*** Recorded information Section Begins ***

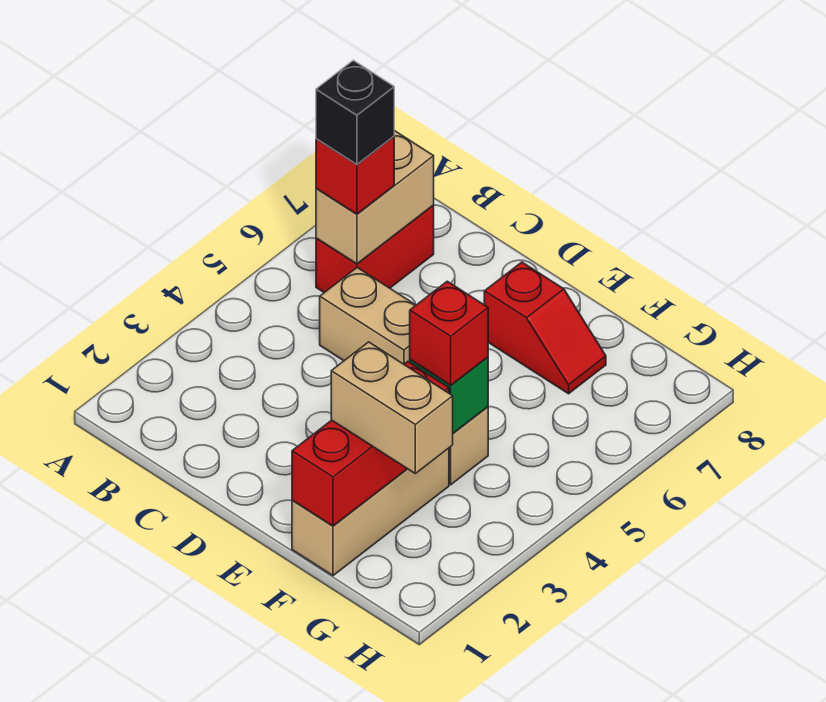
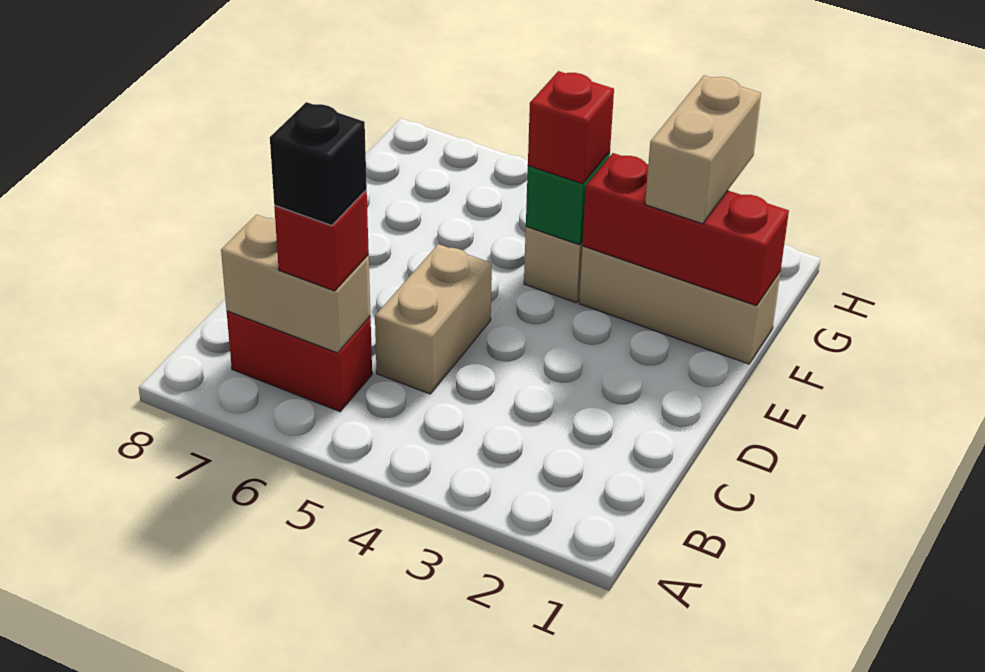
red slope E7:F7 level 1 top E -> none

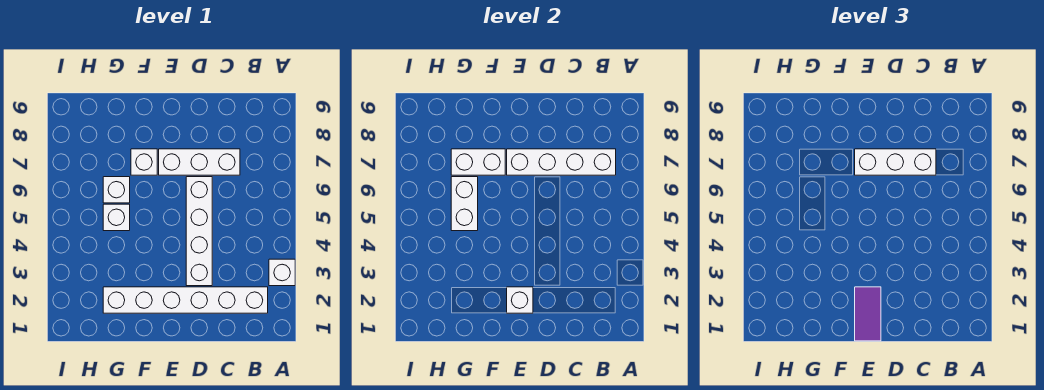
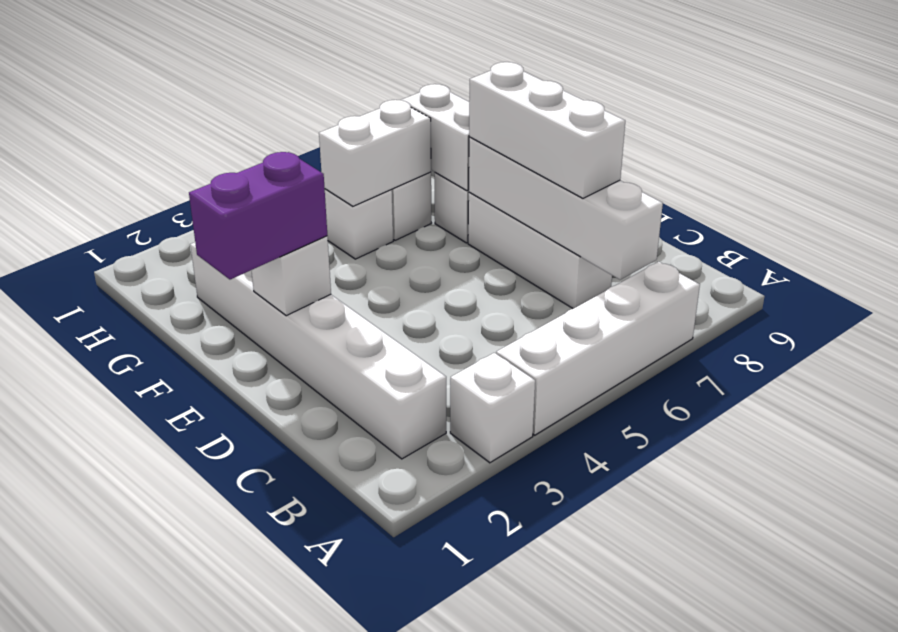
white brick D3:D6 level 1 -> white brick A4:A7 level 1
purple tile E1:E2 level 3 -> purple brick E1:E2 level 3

*** Recorded information Section Ends ***

§ Problem description: Output everything in the material exactly. Pictures stay out of it.

§ Solution to this exercise:
red slope E7:F7 level 1 top E -> none

white brick D3:D6 level 1 -> white brick A4:A7 level 1
purple tile E1:E2 level 3 -> purple brick E1:E2 level 3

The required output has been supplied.